### Work required:
Quote exactly and only this range of lines in the data below: the line that holds "Console 76: [151,155,511,326]" to the line that holds "Palette 4: [624,276,671,314]", both included.

### Supplied data:
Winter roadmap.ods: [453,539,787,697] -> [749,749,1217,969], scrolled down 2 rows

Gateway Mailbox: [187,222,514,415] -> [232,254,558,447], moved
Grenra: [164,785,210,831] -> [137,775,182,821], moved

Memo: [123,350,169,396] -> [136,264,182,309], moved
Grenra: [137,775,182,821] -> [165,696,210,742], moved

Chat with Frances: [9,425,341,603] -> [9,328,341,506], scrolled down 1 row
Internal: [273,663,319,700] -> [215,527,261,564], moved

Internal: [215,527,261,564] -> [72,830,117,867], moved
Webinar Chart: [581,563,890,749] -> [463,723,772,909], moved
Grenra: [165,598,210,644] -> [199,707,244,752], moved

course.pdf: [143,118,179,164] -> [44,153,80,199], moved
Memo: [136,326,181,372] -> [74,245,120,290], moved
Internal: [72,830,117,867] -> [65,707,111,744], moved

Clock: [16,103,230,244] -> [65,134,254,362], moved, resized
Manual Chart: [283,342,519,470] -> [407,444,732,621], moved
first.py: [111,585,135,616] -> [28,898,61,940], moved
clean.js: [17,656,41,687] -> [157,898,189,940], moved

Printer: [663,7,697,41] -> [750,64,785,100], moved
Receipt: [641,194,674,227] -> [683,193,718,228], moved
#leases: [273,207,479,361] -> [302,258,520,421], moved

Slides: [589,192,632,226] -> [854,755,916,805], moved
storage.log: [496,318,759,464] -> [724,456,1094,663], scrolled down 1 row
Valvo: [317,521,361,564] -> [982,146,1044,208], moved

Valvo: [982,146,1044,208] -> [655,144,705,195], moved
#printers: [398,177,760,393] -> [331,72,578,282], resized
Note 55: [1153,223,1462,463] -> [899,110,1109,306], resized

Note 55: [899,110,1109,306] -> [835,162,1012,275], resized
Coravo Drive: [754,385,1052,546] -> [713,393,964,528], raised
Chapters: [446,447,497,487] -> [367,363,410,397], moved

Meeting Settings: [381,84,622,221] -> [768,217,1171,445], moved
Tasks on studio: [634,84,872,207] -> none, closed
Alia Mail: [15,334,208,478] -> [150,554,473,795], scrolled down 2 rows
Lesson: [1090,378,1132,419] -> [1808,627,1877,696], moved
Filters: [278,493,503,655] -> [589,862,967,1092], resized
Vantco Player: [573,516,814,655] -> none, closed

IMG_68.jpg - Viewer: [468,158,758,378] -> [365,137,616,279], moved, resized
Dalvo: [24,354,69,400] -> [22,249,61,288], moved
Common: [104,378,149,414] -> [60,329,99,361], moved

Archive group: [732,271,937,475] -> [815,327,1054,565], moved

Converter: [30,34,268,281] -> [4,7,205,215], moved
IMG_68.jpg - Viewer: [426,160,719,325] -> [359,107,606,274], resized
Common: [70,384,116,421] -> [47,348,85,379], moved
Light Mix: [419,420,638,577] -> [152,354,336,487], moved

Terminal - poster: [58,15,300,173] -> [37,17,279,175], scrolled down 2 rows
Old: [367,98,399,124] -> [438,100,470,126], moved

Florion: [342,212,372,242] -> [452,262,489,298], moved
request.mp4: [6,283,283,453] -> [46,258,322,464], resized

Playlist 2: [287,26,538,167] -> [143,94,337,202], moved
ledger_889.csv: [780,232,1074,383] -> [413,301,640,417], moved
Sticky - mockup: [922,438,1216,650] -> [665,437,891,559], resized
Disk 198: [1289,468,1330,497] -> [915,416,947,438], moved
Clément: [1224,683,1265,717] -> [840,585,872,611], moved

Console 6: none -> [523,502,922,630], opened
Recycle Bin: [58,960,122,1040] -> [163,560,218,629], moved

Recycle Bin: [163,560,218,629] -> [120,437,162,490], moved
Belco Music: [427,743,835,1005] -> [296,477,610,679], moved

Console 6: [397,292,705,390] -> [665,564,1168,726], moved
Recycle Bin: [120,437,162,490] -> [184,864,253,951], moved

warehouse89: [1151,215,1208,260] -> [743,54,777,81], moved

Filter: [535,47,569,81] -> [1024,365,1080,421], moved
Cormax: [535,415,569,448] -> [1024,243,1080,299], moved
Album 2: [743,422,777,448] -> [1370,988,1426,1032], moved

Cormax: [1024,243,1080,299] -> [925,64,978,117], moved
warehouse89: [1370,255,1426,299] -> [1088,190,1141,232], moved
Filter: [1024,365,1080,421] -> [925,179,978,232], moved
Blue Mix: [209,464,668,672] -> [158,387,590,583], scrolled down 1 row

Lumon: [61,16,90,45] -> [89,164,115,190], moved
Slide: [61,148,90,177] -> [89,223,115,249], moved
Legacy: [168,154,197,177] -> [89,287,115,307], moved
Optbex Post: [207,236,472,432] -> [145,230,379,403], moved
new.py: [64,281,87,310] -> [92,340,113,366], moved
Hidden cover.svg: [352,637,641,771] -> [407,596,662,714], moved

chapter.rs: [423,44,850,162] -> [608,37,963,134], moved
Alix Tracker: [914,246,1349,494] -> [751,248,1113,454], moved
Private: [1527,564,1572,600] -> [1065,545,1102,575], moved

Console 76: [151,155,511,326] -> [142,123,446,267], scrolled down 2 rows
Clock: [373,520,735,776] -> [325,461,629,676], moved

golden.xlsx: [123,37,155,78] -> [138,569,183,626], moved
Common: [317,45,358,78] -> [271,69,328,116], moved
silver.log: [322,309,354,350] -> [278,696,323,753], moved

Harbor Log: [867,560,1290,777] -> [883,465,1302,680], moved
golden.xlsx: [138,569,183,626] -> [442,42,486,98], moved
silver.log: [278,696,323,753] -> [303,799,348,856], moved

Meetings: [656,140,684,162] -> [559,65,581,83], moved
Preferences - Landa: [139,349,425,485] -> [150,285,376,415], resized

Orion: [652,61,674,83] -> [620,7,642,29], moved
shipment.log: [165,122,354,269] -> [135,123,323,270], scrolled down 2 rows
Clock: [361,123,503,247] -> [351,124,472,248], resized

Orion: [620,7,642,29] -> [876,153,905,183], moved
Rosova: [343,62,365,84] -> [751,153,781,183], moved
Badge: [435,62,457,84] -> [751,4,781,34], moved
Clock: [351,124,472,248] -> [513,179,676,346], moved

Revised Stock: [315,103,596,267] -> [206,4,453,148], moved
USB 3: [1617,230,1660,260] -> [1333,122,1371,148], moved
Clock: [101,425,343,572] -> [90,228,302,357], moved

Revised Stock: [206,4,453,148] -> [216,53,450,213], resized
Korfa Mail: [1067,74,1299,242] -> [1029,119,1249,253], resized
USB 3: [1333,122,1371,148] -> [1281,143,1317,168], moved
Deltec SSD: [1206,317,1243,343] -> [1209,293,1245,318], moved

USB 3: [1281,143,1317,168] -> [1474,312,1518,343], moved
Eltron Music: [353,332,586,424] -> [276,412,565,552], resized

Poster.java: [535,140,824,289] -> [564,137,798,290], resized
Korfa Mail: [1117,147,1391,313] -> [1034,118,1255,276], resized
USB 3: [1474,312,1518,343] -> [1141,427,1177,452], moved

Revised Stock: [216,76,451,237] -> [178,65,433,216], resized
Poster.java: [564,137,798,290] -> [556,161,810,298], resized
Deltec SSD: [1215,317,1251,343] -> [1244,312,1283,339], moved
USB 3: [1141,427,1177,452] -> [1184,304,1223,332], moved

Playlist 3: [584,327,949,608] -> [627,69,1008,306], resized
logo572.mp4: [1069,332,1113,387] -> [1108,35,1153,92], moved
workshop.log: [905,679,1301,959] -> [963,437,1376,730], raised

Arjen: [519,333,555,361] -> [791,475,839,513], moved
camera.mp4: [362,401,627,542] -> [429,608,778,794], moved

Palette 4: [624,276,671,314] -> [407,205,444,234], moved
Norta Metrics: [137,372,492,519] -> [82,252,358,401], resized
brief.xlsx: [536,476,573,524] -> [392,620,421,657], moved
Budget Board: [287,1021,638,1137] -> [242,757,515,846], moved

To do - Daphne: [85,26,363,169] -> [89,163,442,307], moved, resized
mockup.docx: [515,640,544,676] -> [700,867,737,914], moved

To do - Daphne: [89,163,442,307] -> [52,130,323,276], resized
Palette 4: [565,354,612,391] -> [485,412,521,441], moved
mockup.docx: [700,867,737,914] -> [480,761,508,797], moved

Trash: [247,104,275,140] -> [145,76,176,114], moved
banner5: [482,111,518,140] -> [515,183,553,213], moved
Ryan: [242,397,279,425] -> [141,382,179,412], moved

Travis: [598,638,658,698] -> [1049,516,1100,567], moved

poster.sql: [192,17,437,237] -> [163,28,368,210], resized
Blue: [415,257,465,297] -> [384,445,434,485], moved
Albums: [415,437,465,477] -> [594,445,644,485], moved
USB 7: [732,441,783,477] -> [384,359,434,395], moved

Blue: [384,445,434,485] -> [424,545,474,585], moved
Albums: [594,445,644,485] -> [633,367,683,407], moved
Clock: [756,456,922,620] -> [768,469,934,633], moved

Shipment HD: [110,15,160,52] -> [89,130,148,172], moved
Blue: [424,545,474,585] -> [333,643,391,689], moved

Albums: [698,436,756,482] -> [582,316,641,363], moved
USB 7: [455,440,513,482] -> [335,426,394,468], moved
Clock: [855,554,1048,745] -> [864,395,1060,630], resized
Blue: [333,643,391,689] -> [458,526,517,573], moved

### Answer area:
Console 76: [151,155,511,326] -> [142,123,446,267], scrolled down 2 rows
Clock: [373,520,735,776] -> [325,461,629,676], moved

golden.xlsx: [123,37,155,78] -> [138,569,183,626], moved
Common: [317,45,358,78] -> [271,69,328,116], moved
silver.log: [322,309,354,350] -> [278,696,323,753], moved

Harbor Log: [867,560,1290,777] -> [883,465,1302,680], moved
golden.xlsx: [138,569,183,626] -> [442,42,486,98], moved
silver.log: [278,696,323,753] -> [303,799,348,856], moved

Meetings: [656,140,684,162] -> [559,65,581,83], moved
Preferences - Landa: [139,349,425,485] -> [150,285,376,415], resized

Orion: [652,61,674,83] -> [620,7,642,29], moved
shipment.log: [165,122,354,269] -> [135,123,323,270], scrolled down 2 rows
Clock: [361,123,503,247] -> [351,124,472,248], resized

Orion: [620,7,642,29] -> [876,153,905,183], moved
Rosova: [343,62,365,84] -> [751,153,781,183], moved
Badge: [435,62,457,84] -> [751,4,781,34], moved
Clock: [351,124,472,248] -> [513,179,676,346], moved

Revised Stock: [315,103,596,267] -> [206,4,453,148], moved
USB 3: [1617,230,1660,260] -> [1333,122,1371,148], moved
Clock: [101,425,343,572] -> [90,228,302,357], moved

Revised Stock: [206,4,453,148] -> [216,53,450,213], resized
Korfa Mail: [1067,74,1299,242] -> [1029,119,1249,253], resized
USB 3: [1333,122,1371,148] -> [1281,143,1317,168], moved
Deltec SSD: [1206,317,1243,343] -> [1209,293,1245,318], moved

USB 3: [1281,143,1317,168] -> [1474,312,1518,343], moved
Eltron Music: [353,332,586,424] -> [276,412,565,552], resized

Poster.java: [535,140,824,289] -> [564,137,798,290], resized
Korfa Mail: [1117,147,1391,313] -> [1034,118,1255,276], resized
USB 3: [1474,312,1518,343] -> [1141,427,1177,452], moved

Revised Stock: [216,76,451,237] -> [178,65,433,216], resized
Poster.java: [564,137,798,290] -> [556,161,810,298], resized
Deltec SSD: [1215,317,1251,343] -> [1244,312,1283,339], moved
USB 3: [1141,427,1177,452] -> [1184,304,1223,332], moved

Playlist 3: [584,327,949,608] -> [627,69,1008,306], resized
logo572.mp4: [1069,332,1113,387] -> [1108,35,1153,92], moved
workshop.log: [905,679,1301,959] -> [963,437,1376,730], raised

Arjen: [519,333,555,361] -> [791,475,839,513], moved
camera.mp4: [362,401,627,542] -> [429,608,778,794], moved

Palette 4: [624,276,671,314] -> [407,205,444,234], moved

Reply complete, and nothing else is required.